## INSTRUCTIONS FOR THE TASK
Go through the material and copy each line that includes "lime".

⁂

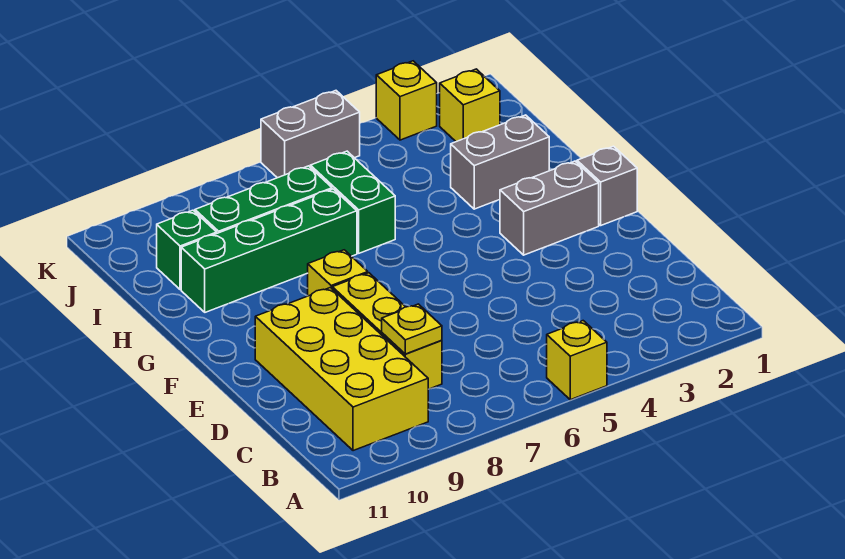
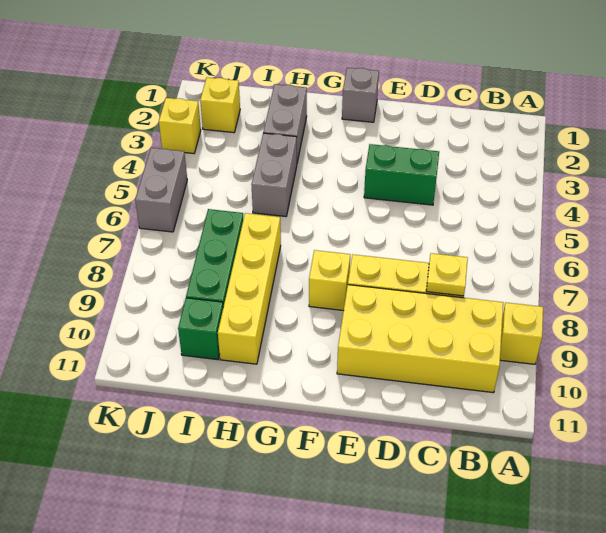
yellow brick A5 level 1 -> yellow brick A9 level 1
grey brick F2:F3 level 1 -> grey brick H4:H5 level 1
green brick H6:I6 level 1 -> green brick D4:E4 level 1
green brick H7:H10 level 1 -> yellow brick H7:H10 level 1

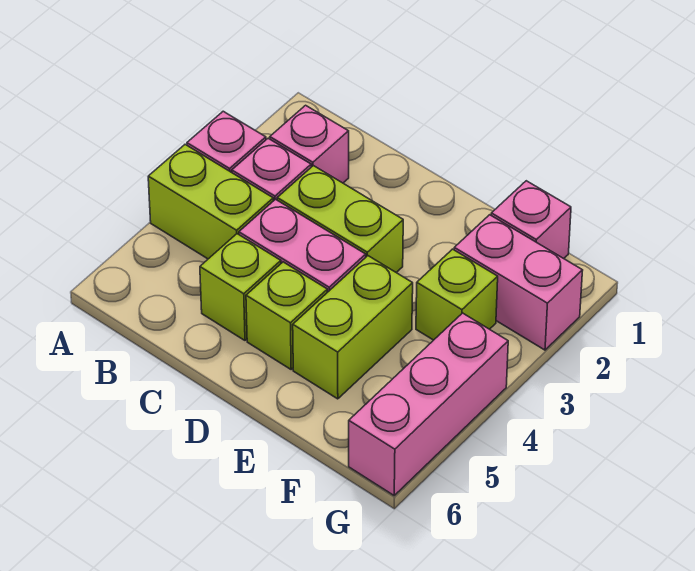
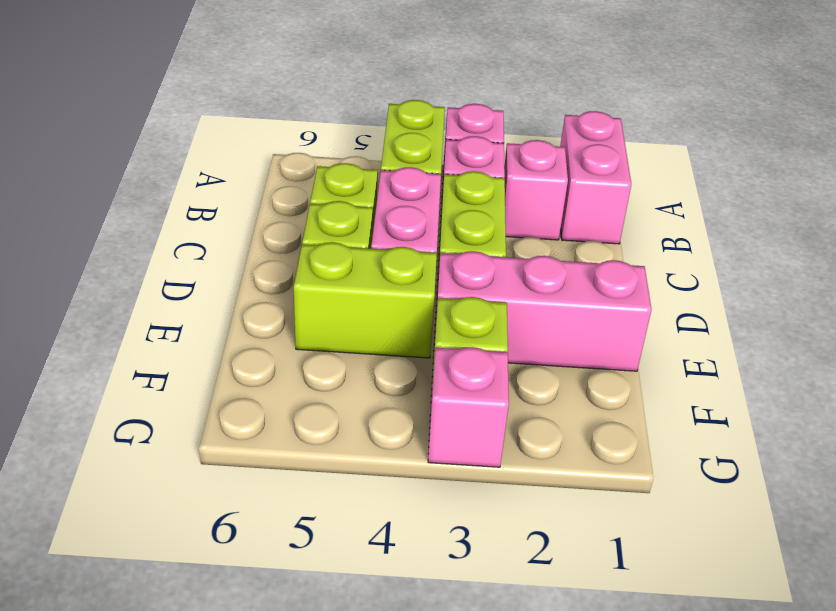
pink brick F1 level 1 -> pink brick G3 level 1
pink brick F2:G2 level 1 -> pink brick A1:B1 level 1
pink brick G4:G6 level 1 -> pink brick E1:E3 level 1

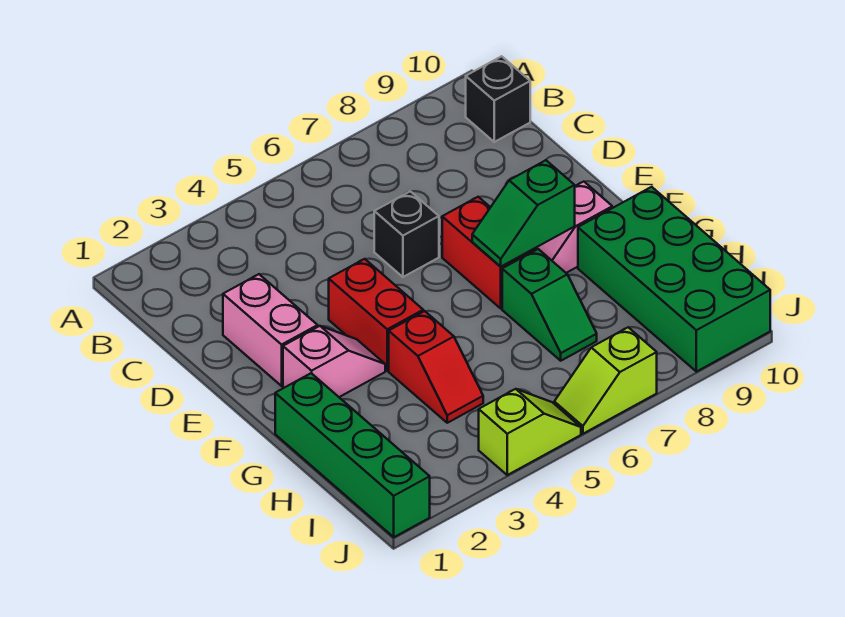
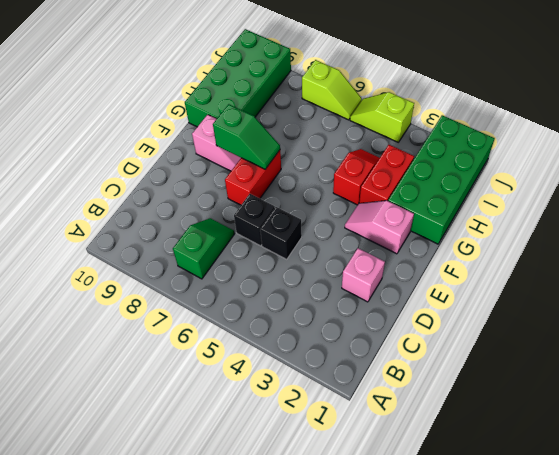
black brick B10 level 1 -> black brick D5 level 1
pink brick D2:E2 level 1 -> pink brick D2 level 1
red brick E4:F4 level 1 -> red brick G3:H3 level 1
green brick G1:J1 level 1 -> green brick G1:J2 level 1
green slope G7:H7 level 1 top G -> green slope B7:C7 level 1 top B

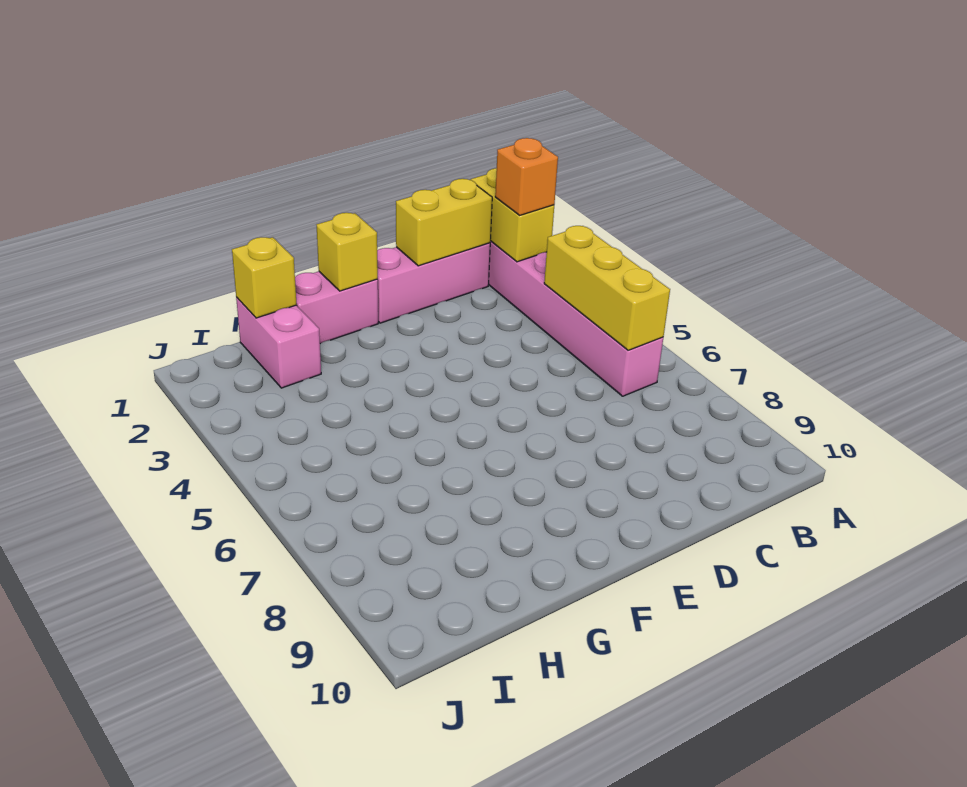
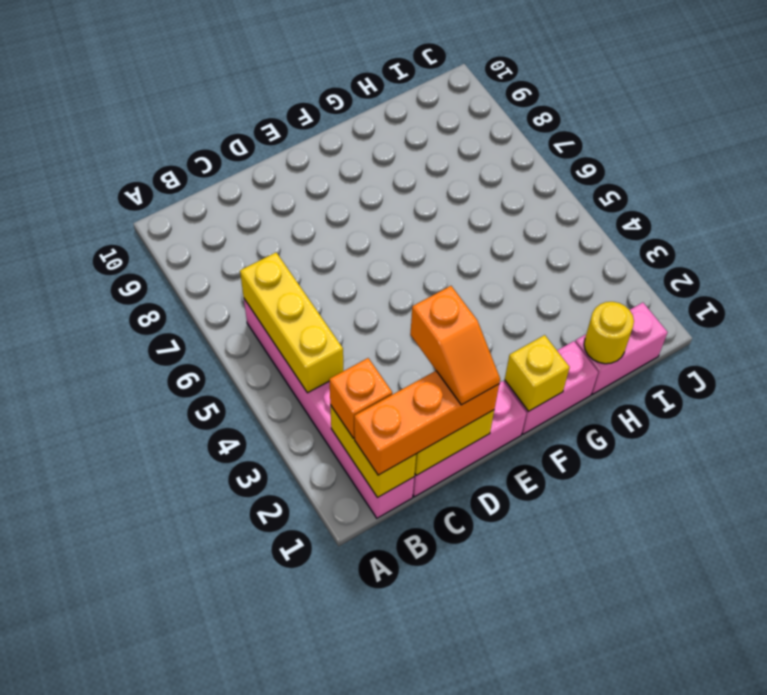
none -> orange brick B1:D1 level 3
none -> orange slope D1:D2 level 4 top 2
pink brick H1:H2 level 1 -> pink brick H1:I1 level 1
yellow brick H1 level 2 -> yellow round brick H1 level 2

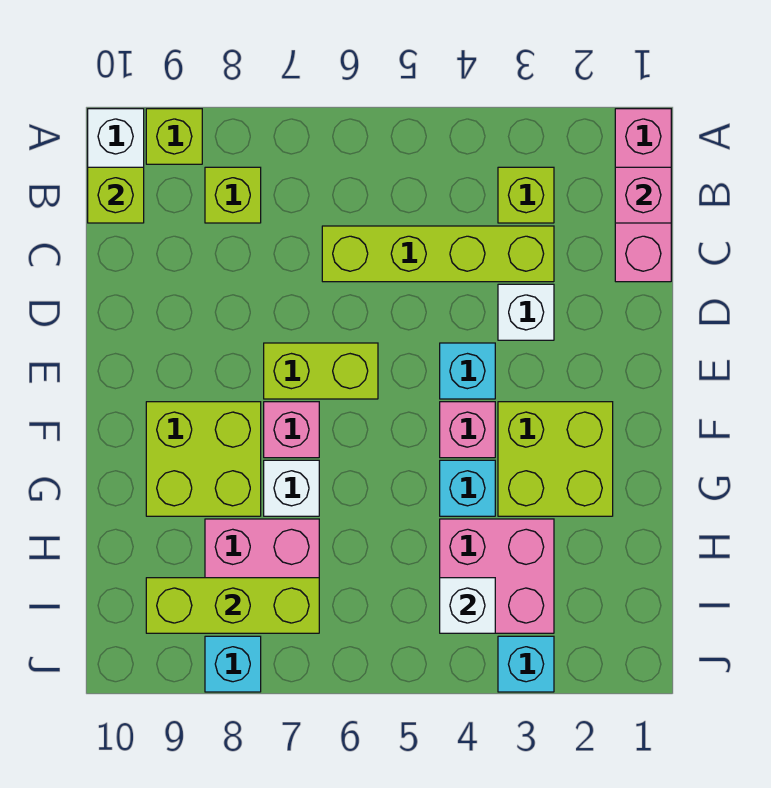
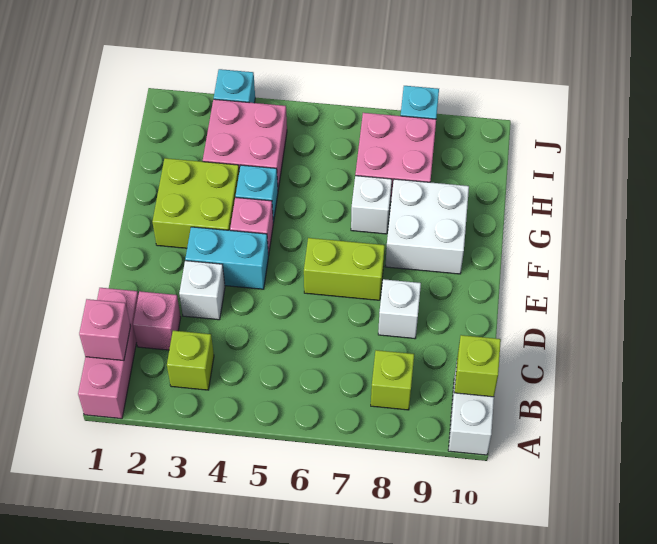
lime brick A9 level 1 -> none
lime brick C3:C6 level 1 -> none
cyan brick E4 level 1 -> cyan brick E3:E4 level 1
pink brick F7 level 1 -> pink brick C2 level 1
lime brick F8:G9 level 1 -> white brick F8:G9 level 1
white brick I4 level 2 -> white brick D8 level 1
lime brick I7:I9 level 2 -> none

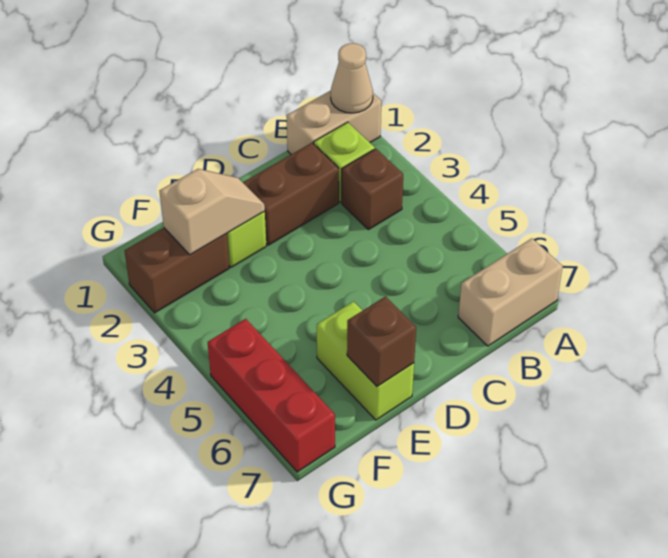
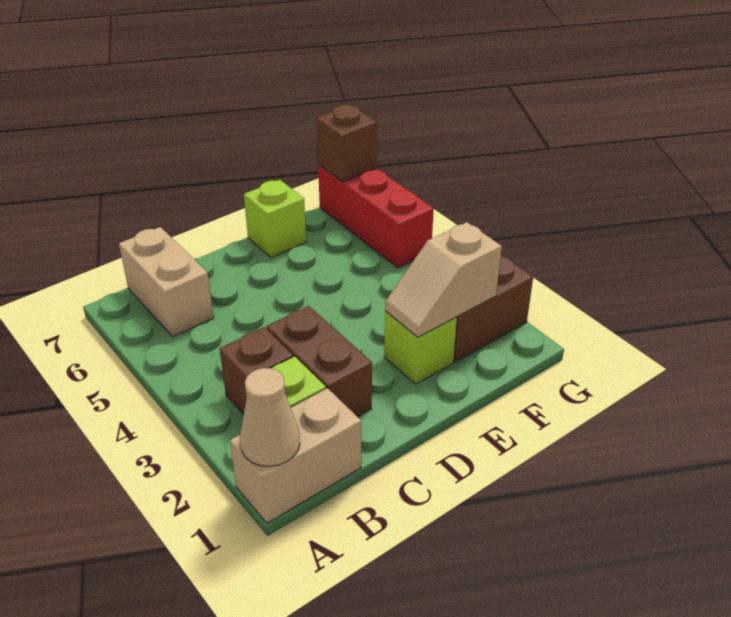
tan brick A7:B7 level 1 -> tan brick B6:B7 level 1
brown brick C2:D2 level 1 -> brown brick C2:C3 level 1
lime brick E6:E7 level 1 -> lime brick E7 level 1
brown brick E7 level 2 -> brown brick G7 level 2

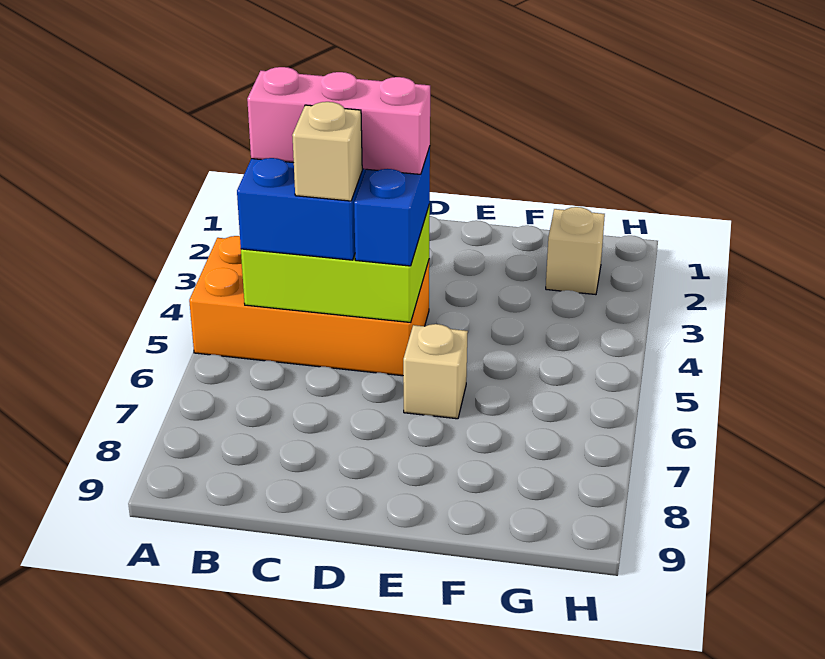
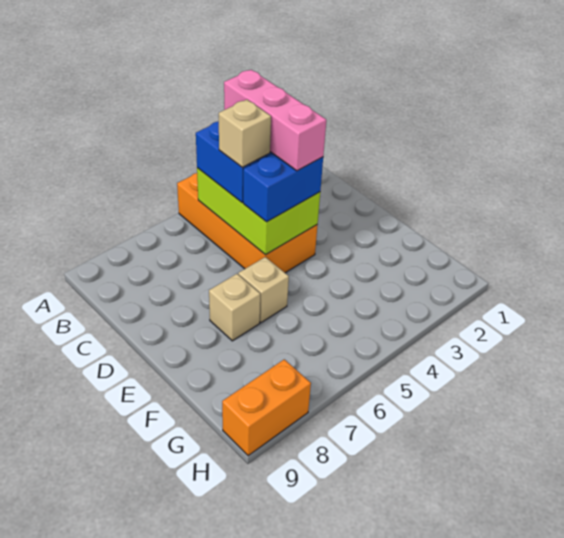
tan brick G2 level 1 -> tan brick E7 level 1
none -> orange brick H8:H9 level 1

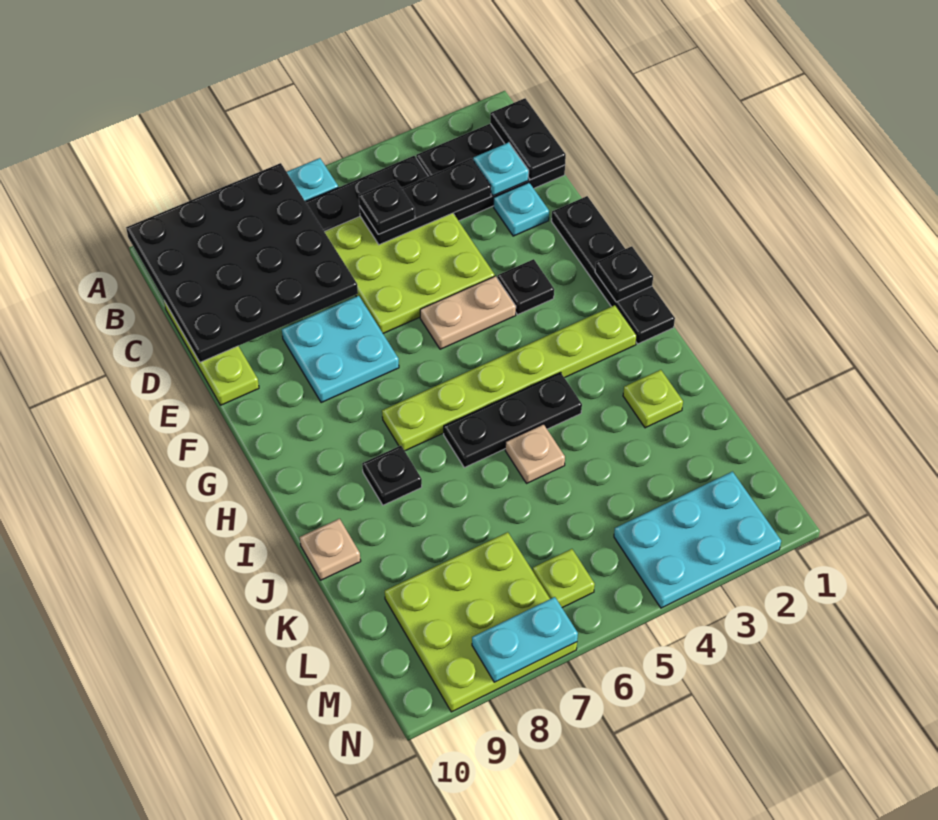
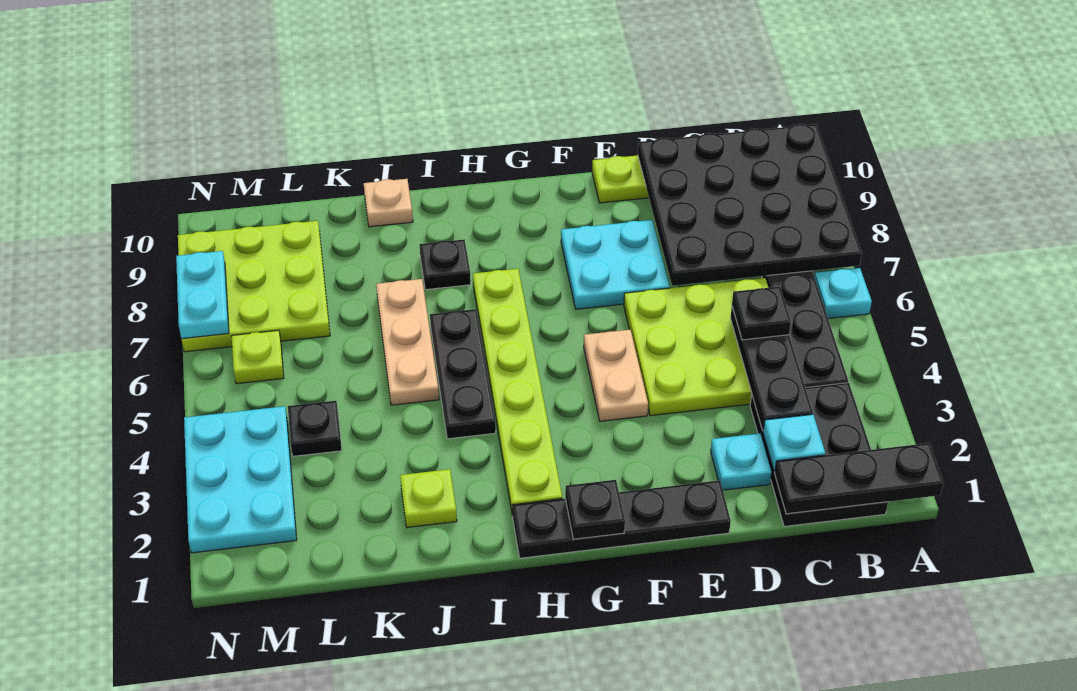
black plate B1:C1 level 2 -> black plate A1:C1 level 2
black plate F3 level 1 -> black plate L4 level 1
tan plate J5 level 1 -> tan plate J5:J7 level 1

⁂

## YOUR SOLUTION
lime brick A9 level 1 -> none
lime brick C3:C6 level 1 -> none
lime brick F8:G9 level 1 -> white brick F8:G9 level 1
lime brick I7:I9 level 2 -> none
lime brick E6:E7 level 1 -> lime brick E7 level 1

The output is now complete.